Material for this task:
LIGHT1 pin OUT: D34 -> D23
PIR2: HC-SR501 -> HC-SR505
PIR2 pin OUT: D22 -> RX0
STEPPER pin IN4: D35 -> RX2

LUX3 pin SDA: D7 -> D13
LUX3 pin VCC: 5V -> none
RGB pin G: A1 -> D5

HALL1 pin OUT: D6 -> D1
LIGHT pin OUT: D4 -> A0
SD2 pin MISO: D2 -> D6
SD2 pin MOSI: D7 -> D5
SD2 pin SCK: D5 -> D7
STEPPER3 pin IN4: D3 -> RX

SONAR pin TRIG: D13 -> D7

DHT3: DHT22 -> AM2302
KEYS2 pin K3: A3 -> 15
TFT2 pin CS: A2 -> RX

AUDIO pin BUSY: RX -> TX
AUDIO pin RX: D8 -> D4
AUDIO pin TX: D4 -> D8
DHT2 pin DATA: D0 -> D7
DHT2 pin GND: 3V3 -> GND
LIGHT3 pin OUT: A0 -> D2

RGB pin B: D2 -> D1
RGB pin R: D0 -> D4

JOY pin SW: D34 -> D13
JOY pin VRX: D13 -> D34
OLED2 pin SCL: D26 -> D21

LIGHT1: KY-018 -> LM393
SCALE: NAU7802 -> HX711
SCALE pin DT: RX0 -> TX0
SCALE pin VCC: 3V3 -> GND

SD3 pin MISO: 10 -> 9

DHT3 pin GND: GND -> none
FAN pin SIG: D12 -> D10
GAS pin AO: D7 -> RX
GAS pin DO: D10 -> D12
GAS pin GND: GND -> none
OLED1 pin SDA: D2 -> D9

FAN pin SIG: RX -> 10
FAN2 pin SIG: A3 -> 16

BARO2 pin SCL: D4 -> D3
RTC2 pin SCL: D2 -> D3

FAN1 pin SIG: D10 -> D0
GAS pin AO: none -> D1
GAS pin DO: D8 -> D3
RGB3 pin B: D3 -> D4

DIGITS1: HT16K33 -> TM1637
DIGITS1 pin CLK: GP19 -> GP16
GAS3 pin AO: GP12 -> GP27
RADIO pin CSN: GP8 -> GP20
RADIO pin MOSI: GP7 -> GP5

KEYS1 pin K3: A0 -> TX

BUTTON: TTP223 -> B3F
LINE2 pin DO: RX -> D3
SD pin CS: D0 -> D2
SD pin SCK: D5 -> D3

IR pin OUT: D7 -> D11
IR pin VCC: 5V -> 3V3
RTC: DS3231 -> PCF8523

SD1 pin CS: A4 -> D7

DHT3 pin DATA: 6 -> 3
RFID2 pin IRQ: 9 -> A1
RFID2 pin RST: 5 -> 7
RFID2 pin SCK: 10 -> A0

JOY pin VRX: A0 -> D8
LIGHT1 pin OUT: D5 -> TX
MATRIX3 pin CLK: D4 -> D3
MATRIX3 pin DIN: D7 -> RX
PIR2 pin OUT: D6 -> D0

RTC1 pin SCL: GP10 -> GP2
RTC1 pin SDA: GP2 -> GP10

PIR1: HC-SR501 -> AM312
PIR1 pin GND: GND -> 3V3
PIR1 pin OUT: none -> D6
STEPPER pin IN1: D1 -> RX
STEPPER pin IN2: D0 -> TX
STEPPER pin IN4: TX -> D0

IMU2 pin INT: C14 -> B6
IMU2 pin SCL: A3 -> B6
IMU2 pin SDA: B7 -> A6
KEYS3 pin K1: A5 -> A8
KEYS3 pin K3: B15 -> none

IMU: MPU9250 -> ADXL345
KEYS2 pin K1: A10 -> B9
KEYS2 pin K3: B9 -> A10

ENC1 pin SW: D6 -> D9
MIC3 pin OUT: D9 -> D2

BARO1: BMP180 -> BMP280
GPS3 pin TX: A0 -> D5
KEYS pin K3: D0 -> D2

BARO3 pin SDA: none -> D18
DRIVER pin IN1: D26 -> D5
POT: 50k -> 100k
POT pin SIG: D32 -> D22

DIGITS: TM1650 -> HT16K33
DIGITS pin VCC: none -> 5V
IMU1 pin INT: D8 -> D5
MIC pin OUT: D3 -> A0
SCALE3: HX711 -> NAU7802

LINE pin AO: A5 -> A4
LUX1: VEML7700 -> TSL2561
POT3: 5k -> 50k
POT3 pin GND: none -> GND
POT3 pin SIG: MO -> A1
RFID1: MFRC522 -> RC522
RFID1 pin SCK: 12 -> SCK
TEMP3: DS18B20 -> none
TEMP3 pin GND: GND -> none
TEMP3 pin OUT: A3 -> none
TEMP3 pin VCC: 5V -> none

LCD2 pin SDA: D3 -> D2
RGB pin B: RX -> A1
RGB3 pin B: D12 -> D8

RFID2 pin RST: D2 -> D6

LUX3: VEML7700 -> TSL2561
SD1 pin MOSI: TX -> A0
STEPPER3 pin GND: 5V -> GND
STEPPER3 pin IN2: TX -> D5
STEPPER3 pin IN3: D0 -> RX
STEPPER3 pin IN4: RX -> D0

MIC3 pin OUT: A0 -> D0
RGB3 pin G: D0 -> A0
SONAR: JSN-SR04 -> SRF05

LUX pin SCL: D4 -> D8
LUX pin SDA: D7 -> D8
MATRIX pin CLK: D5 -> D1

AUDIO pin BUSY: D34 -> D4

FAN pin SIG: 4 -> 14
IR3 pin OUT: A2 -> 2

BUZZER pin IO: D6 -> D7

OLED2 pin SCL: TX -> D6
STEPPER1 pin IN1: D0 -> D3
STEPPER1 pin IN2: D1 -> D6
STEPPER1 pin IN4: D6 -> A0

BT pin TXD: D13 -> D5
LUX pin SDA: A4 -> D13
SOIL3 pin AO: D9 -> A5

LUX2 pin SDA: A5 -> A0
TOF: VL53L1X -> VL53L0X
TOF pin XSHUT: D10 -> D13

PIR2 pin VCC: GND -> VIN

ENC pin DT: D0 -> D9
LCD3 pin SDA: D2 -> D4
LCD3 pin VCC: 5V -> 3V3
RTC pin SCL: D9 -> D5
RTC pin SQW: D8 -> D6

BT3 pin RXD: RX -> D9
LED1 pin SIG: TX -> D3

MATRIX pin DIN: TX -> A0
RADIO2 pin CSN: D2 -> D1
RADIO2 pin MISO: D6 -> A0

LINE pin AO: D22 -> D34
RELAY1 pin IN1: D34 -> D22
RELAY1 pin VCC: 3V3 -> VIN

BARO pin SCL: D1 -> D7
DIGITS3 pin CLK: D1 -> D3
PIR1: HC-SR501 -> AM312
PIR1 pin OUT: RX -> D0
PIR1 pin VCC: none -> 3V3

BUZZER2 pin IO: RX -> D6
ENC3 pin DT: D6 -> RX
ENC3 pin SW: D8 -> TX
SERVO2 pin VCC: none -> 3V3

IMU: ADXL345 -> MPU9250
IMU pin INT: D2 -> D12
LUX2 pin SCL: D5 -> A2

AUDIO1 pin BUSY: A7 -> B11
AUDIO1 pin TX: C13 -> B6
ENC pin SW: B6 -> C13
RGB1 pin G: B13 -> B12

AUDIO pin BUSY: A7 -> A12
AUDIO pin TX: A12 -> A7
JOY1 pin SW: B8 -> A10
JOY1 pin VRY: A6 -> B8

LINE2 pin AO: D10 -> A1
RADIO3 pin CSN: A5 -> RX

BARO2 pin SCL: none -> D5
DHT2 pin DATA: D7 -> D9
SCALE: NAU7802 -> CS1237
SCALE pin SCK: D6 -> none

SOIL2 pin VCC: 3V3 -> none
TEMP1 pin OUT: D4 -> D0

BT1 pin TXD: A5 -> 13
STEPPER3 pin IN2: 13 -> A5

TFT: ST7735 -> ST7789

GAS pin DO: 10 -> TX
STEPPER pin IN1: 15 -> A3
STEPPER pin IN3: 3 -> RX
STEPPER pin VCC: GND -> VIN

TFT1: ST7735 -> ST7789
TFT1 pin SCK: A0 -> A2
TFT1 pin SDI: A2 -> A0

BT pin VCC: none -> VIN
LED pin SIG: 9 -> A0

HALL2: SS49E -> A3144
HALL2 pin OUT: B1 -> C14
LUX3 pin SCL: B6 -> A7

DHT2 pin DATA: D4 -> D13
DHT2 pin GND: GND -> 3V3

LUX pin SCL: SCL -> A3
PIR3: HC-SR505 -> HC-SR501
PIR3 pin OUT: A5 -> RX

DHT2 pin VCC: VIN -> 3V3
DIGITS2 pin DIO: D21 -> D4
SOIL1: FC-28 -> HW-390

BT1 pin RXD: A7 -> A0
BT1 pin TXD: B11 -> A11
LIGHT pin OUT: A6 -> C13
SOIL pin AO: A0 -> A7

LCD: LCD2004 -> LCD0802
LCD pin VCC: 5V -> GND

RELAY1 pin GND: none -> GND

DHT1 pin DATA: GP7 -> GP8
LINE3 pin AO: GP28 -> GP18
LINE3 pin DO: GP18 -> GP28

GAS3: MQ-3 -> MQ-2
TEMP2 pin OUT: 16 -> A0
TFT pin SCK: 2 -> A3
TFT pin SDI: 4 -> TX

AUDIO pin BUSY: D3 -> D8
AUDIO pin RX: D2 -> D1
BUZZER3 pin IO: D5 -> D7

Your assignment: Only the lines from the one containing "PIR3 pin OUT: A5 -> RX" through the last line of the records should appear, each written out exactly.

Solution for this task:
PIR3 pin OUT: A5 -> RX

DHT2 pin VCC: VIN -> 3V3
DIGITS2 pin DIO: D21 -> D4
SOIL1: FC-28 -> HW-390

BT1 pin RXD: A7 -> A0
BT1 pin TXD: B11 -> A11
LIGHT pin OUT: A6 -> C13
SOIL pin AO: A0 -> A7

LCD: LCD2004 -> LCD0802
LCD pin VCC: 5V -> GND

RELAY1 pin GND: none -> GND

DHT1 pin DATA: GP7 -> GP8
LINE3 pin AO: GP28 -> GP18
LINE3 pin DO: GP18 -> GP28

GAS3: MQ-3 -> MQ-2
TEMP2 pin OUT: 16 -> A0
TFT pin SCK: 2 -> A3
TFT pin SDI: 4 -> TX

AUDIO pin BUSY: D3 -> D8
AUDIO pin RX: D2 -> D1
BUZZER3 pin IO: D5 -> D7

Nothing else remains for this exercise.